**Exercise material**
● ● ● ●

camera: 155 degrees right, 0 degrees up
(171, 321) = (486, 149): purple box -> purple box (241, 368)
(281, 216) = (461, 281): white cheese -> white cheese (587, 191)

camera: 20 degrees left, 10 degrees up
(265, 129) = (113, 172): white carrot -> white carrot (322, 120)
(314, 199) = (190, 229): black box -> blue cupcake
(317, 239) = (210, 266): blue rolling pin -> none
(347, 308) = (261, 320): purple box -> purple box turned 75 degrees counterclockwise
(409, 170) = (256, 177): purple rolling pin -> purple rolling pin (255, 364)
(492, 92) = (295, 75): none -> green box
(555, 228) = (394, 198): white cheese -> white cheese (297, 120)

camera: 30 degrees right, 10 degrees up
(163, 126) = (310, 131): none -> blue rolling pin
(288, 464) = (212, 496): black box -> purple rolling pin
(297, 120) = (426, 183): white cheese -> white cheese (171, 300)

● ● ● ●

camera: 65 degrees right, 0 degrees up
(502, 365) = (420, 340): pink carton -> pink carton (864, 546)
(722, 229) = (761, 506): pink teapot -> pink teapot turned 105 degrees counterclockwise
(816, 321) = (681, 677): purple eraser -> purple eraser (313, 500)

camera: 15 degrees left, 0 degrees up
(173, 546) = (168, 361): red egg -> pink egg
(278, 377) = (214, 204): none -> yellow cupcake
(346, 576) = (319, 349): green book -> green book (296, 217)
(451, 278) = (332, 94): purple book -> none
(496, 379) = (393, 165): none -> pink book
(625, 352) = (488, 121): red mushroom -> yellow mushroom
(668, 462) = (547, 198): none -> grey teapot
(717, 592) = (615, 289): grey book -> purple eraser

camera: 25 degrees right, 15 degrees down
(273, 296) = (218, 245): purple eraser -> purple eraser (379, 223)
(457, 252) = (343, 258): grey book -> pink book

● ● ● ●

**Exercise objective**
Give the number of lines in the listing above that hold the string "right", with nothing else.

**Result of the task**
4